■ **What is being asked**
Taking the line with "(194, 294) = (752, 350): red" as the first and the line with "(858, 432) = (876, 302): red" as the last, set down the lines below exactly, pictures excluded.

■ **Data under study**
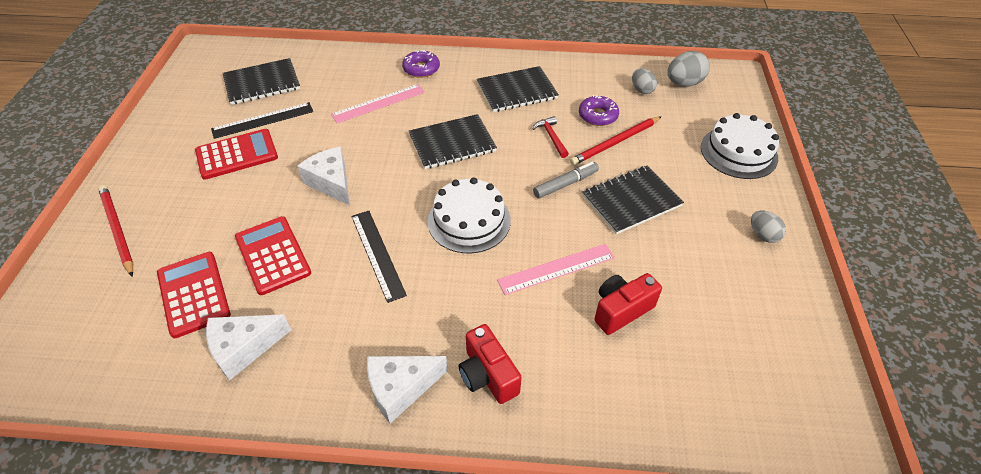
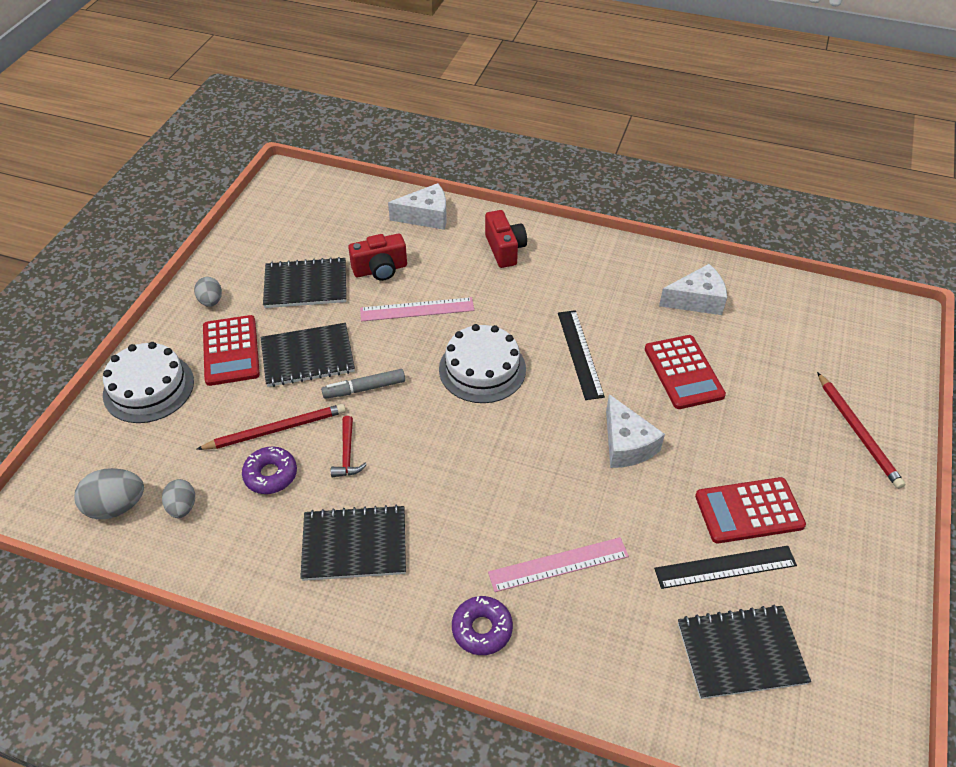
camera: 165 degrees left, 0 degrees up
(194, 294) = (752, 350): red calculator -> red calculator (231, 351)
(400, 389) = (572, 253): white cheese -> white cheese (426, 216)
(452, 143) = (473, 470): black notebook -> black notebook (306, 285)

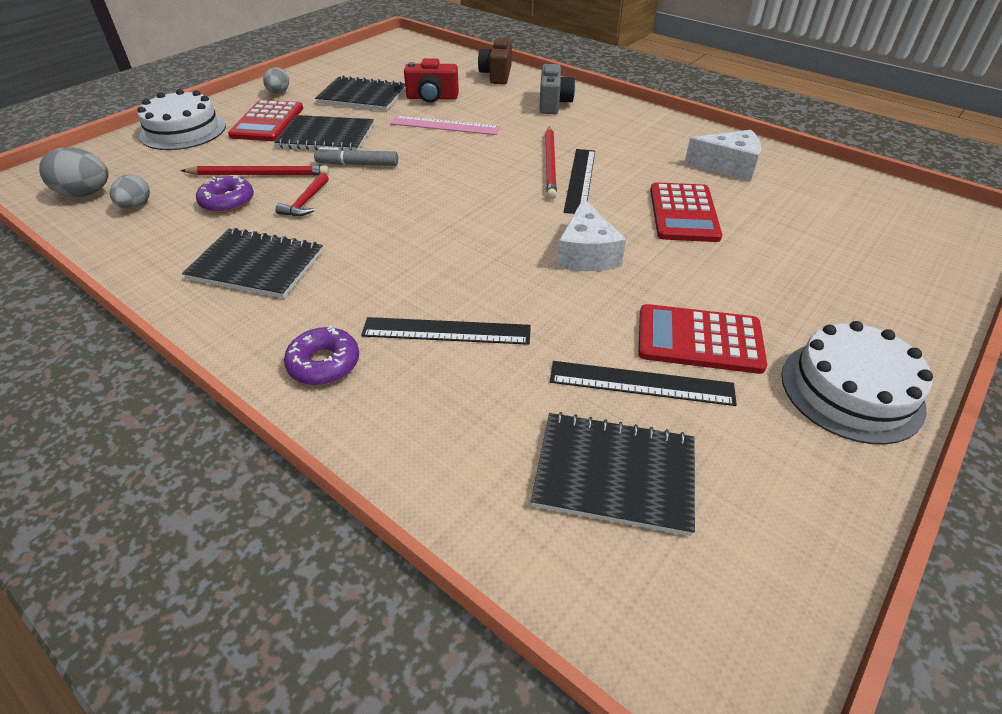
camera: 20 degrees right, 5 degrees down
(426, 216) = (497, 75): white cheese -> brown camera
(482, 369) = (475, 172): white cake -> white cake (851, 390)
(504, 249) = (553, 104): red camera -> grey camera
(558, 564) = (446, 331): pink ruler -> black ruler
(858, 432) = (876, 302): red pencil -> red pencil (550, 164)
...
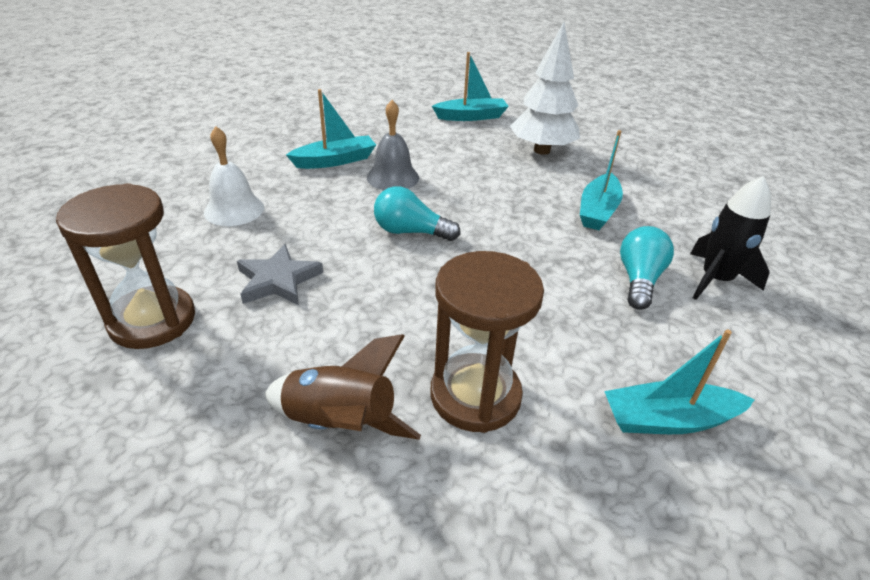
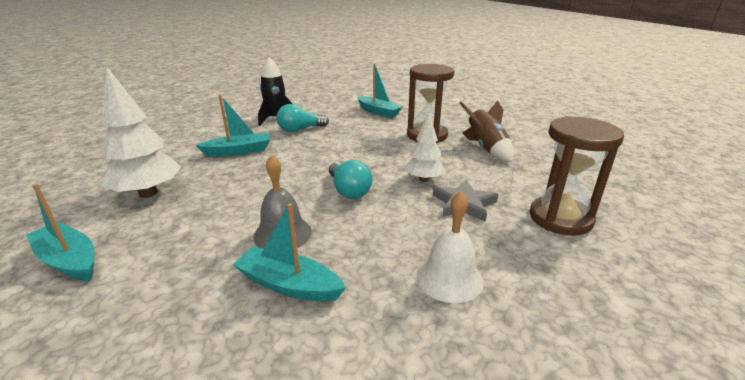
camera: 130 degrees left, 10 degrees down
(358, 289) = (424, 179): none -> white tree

■ **Solved exercise**
(194, 294) = (752, 350): red calculator -> red calculator (231, 351)
(400, 389) = (572, 253): white cheese -> white cheese (426, 216)
(452, 143) = (473, 470): black notebook -> black notebook (306, 285)

camera: 20 degrees right, 5 degrees down
(426, 216) = (497, 75): white cheese -> brown camera
(482, 369) = (475, 172): white cake -> white cake (851, 390)
(504, 249) = (553, 104): red camera -> grey camera
(558, 564) = (446, 331): pink ruler -> black ruler
(858, 432) = (876, 302): red pencil -> red pencil (550, 164)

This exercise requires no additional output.